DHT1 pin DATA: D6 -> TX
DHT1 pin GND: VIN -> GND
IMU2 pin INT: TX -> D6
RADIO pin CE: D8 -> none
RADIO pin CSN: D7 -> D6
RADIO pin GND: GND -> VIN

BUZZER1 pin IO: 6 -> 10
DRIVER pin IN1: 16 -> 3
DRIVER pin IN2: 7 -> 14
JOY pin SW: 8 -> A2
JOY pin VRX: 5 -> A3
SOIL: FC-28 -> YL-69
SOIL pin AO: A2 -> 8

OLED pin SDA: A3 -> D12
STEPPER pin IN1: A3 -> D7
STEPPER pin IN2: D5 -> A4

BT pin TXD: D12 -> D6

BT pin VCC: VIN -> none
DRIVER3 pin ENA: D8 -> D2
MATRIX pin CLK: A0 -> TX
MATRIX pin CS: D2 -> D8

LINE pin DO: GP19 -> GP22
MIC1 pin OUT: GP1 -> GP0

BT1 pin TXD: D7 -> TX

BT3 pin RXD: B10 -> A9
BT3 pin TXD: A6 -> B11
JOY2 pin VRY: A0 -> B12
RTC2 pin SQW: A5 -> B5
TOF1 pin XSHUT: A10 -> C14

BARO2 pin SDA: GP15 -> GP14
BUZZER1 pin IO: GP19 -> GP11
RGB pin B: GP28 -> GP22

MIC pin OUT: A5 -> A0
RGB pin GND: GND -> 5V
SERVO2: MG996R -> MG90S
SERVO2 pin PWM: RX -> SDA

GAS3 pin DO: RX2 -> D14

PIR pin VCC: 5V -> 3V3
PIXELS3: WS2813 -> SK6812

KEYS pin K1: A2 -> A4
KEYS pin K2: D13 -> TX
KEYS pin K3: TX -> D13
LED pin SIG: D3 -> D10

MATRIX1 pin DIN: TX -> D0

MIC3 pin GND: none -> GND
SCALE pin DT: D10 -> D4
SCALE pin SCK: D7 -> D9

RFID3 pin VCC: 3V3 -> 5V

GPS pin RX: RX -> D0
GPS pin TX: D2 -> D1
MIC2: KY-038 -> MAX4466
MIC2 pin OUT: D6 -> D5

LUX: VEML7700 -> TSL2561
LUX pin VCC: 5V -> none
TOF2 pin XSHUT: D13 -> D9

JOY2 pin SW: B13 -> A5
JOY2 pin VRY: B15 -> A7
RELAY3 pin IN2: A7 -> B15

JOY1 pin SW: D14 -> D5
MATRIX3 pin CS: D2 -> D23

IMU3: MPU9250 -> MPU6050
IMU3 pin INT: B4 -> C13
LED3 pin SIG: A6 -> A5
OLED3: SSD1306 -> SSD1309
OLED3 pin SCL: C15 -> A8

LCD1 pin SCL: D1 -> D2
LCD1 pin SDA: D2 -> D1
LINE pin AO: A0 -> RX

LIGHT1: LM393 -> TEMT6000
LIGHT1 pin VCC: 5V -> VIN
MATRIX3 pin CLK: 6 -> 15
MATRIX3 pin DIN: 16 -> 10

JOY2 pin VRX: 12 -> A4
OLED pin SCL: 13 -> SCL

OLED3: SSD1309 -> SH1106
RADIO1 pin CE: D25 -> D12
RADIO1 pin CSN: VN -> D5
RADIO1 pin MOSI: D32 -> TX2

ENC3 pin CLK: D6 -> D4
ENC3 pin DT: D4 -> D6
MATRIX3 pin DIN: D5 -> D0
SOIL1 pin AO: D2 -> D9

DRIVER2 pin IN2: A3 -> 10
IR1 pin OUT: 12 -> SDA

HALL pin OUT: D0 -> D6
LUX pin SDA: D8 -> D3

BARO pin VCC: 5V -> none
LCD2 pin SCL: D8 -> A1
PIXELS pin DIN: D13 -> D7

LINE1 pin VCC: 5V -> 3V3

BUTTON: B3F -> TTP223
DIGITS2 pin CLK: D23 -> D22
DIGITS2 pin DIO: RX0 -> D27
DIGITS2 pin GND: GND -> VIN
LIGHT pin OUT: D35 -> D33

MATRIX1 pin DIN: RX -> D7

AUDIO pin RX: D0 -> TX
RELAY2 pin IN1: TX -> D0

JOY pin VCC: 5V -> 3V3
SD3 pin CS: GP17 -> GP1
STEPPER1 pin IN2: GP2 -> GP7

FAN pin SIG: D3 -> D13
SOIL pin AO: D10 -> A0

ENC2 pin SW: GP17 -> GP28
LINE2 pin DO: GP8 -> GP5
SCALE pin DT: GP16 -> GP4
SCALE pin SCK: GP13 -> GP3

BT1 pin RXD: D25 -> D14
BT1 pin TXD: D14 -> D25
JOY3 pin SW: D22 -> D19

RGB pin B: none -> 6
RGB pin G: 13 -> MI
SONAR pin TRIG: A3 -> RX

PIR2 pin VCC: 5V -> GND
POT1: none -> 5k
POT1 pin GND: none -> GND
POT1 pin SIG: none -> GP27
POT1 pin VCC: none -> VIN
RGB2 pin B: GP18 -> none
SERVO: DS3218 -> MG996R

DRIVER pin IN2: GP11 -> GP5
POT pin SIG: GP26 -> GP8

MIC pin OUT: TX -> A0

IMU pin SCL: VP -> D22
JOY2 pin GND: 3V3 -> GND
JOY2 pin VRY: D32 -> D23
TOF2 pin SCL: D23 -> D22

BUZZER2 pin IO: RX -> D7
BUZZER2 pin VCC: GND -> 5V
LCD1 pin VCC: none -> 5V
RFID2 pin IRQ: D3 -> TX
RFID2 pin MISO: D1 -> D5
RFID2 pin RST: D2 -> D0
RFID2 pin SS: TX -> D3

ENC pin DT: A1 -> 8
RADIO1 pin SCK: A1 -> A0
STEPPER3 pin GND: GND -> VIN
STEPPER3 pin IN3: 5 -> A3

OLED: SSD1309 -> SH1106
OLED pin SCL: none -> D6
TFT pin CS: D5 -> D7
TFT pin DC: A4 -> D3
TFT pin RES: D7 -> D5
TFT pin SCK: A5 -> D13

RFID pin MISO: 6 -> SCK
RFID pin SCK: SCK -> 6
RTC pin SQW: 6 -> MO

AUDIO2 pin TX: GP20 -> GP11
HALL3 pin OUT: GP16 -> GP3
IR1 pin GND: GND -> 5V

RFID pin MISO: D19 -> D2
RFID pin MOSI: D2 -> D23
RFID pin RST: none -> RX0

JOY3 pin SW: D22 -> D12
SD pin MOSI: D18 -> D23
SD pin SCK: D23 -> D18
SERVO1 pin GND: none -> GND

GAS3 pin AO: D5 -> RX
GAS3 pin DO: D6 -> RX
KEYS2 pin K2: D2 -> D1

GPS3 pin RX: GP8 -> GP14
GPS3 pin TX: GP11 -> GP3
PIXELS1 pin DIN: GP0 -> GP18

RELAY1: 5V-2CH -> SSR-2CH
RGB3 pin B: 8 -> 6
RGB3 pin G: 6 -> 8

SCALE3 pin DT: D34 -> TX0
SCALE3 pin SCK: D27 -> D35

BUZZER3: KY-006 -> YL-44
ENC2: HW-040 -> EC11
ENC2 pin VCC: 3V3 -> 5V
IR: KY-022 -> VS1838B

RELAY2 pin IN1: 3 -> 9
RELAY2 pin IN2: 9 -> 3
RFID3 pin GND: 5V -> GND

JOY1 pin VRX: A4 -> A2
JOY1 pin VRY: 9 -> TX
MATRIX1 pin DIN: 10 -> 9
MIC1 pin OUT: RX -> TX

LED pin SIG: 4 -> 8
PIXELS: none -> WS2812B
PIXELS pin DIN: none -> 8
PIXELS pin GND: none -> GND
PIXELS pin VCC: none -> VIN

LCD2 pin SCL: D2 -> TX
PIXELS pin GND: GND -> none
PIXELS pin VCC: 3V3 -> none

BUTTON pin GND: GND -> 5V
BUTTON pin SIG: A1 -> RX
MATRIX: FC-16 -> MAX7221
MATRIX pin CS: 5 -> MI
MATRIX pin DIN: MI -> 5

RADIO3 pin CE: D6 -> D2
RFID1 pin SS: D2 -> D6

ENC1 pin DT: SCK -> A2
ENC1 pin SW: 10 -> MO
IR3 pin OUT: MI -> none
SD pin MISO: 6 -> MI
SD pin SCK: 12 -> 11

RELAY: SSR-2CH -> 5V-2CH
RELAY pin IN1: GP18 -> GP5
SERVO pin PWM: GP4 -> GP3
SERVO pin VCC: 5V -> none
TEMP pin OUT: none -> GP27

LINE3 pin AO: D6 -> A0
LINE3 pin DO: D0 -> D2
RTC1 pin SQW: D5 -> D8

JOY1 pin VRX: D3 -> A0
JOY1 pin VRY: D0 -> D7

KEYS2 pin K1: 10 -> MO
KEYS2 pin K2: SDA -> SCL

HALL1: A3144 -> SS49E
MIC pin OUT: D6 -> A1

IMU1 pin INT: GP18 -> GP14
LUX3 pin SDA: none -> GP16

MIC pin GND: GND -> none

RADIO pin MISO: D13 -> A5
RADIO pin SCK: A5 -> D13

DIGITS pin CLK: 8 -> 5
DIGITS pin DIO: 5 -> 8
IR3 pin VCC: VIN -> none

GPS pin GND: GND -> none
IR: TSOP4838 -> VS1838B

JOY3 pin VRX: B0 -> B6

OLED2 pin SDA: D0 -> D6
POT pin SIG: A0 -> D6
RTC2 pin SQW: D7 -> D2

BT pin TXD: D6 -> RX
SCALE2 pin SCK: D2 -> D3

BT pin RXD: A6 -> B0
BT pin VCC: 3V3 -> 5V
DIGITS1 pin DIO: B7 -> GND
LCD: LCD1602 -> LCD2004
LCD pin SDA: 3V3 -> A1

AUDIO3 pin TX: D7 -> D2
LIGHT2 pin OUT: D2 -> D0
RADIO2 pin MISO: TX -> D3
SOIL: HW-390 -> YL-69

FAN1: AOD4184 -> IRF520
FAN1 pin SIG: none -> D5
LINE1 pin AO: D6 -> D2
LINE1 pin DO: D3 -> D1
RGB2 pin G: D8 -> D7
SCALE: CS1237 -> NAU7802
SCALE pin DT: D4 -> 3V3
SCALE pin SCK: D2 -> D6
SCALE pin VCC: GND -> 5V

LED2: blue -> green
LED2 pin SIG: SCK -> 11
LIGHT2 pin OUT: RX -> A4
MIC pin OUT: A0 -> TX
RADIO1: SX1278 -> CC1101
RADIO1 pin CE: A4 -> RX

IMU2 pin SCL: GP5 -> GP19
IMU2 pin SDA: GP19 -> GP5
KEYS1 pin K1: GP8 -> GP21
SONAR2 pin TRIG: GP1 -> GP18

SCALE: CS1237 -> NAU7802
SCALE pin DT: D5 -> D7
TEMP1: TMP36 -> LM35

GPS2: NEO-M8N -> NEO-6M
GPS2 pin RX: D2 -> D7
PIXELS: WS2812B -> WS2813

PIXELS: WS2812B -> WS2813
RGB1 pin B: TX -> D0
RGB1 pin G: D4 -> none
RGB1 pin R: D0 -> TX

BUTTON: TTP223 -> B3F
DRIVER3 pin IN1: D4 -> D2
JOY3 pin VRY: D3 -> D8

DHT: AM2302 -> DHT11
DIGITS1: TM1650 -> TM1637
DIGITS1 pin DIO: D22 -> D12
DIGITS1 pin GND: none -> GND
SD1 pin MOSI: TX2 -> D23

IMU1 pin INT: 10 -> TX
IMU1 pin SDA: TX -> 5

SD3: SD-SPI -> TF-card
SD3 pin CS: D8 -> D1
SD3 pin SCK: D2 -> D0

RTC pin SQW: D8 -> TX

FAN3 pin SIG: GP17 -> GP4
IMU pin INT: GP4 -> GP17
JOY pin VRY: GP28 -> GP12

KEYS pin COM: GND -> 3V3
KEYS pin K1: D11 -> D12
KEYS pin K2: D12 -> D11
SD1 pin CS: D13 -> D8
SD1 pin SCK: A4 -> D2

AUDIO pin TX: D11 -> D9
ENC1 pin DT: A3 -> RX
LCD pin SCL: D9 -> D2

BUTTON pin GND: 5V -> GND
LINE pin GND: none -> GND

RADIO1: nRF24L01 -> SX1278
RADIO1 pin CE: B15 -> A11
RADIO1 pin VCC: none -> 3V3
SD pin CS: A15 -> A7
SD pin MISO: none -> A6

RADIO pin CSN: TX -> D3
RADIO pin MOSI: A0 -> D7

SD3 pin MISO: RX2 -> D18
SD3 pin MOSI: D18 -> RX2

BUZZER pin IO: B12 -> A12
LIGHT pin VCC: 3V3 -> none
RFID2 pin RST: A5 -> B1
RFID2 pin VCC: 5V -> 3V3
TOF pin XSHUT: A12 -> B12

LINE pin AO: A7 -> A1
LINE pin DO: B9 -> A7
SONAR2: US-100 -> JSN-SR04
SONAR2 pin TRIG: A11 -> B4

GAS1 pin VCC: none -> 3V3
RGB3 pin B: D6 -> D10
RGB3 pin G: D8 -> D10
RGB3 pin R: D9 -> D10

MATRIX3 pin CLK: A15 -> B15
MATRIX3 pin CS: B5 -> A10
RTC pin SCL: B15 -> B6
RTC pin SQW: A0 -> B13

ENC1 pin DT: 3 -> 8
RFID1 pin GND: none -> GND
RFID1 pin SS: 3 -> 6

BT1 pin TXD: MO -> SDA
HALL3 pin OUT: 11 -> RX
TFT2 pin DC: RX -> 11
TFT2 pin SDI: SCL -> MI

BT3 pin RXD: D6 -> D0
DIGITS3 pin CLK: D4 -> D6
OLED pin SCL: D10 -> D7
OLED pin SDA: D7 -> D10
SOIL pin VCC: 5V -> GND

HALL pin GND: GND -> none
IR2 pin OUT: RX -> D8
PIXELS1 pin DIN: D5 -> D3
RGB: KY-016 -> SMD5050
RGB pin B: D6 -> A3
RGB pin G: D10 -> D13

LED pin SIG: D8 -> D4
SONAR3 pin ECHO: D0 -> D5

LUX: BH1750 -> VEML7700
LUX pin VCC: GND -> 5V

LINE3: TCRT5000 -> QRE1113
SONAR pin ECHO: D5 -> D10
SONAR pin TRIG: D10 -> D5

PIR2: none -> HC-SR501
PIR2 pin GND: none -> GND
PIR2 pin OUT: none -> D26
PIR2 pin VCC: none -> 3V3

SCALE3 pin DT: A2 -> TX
------------------------------------
● **Exercise prompt**: Up to and including the line with "DIGITS2 pin GND: GND -> VIN", please return the records exactly, beginning from their first line.

● **Result of the exercise**:
DHT1 pin DATA: D6 -> TX
DHT1 pin GND: VIN -> GND
IMU2 pin INT: TX -> D6
RADIO pin CE: D8 -> none
RADIO pin CSN: D7 -> D6
RADIO pin GND: GND -> VIN

BUZZER1 pin IO: 6 -> 10
DRIVER pin IN1: 16 -> 3
DRIVER pin IN2: 7 -> 14
JOY pin SW: 8 -> A2
JOY pin VRX: 5 -> A3
SOIL: FC-28 -> YL-69
SOIL pin AO: A2 -> 8

OLED pin SDA: A3 -> D12
STEPPER pin IN1: A3 -> D7
STEPPER pin IN2: D5 -> A4

BT pin TXD: D12 -> D6

BT pin VCC: VIN -> none
DRIVER3 pin ENA: D8 -> D2
MATRIX pin CLK: A0 -> TX
MATRIX pin CS: D2 -> D8

LINE pin DO: GP19 -> GP22
MIC1 pin OUT: GP1 -> GP0

BT1 pin TXD: D7 -> TX

BT3 pin RXD: B10 -> A9
BT3 pin TXD: A6 -> B11
JOY2 pin VRY: A0 -> B12
RTC2 pin SQW: A5 -> B5
TOF1 pin XSHUT: A10 -> C14

BARO2 pin SDA: GP15 -> GP14
BUZZER1 pin IO: GP19 -> GP11
RGB pin B: GP28 -> GP22

MIC pin OUT: A5 -> A0
RGB pin GND: GND -> 5V
SERVO2: MG996R -> MG90S
SERVO2 pin PWM: RX -> SDA

GAS3 pin DO: RX2 -> D14

PIR pin VCC: 5V -> 3V3
PIXELS3: WS2813 -> SK6812

KEYS pin K1: A2 -> A4
KEYS pin K2: D13 -> TX
KEYS pin K3: TX -> D13
LED pin SIG: D3 -> D10

MATRIX1 pin DIN: TX -> D0

MIC3 pin GND: none -> GND
SCALE pin DT: D10 -> D4
SCALE pin SCK: D7 -> D9

RFID3 pin VCC: 3V3 -> 5V

GPS pin RX: RX -> D0
GPS pin TX: D2 -> D1
MIC2: KY-038 -> MAX4466
MIC2 pin OUT: D6 -> D5

LUX: VEML7700 -> TSL2561
LUX pin VCC: 5V -> none
TOF2 pin XSHUT: D13 -> D9

JOY2 pin SW: B13 -> A5
JOY2 pin VRY: B15 -> A7
RELAY3 pin IN2: A7 -> B15

JOY1 pin SW: D14 -> D5
MATRIX3 pin CS: D2 -> D23

IMU3: MPU9250 -> MPU6050
IMU3 pin INT: B4 -> C13
LED3 pin SIG: A6 -> A5
OLED3: SSD1306 -> SSD1309
OLED3 pin SCL: C15 -> A8

LCD1 pin SCL: D1 -> D2
LCD1 pin SDA: D2 -> D1
LINE pin AO: A0 -> RX

LIGHT1: LM393 -> TEMT6000
LIGHT1 pin VCC: 5V -> VIN
MATRIX3 pin CLK: 6 -> 15
MATRIX3 pin DIN: 16 -> 10

JOY2 pin VRX: 12 -> A4
OLED pin SCL: 13 -> SCL

OLED3: SSD1309 -> SH1106
RADIO1 pin CE: D25 -> D12
RADIO1 pin CSN: VN -> D5
RADIO1 pin MOSI: D32 -> TX2

ENC3 pin CLK: D6 -> D4
ENC3 pin DT: D4 -> D6
MATRIX3 pin DIN: D5 -> D0
SOIL1 pin AO: D2 -> D9

DRIVER2 pin IN2: A3 -> 10
IR1 pin OUT: 12 -> SDA

HALL pin OUT: D0 -> D6
LUX pin SDA: D8 -> D3

BARO pin VCC: 5V -> none
LCD2 pin SCL: D8 -> A1
PIXELS pin DIN: D13 -> D7

LINE1 pin VCC: 5V -> 3V3

BUTTON: B3F -> TTP223
DIGITS2 pin CLK: D23 -> D22
DIGITS2 pin DIO: RX0 -> D27
DIGITS2 pin GND: GND -> VIN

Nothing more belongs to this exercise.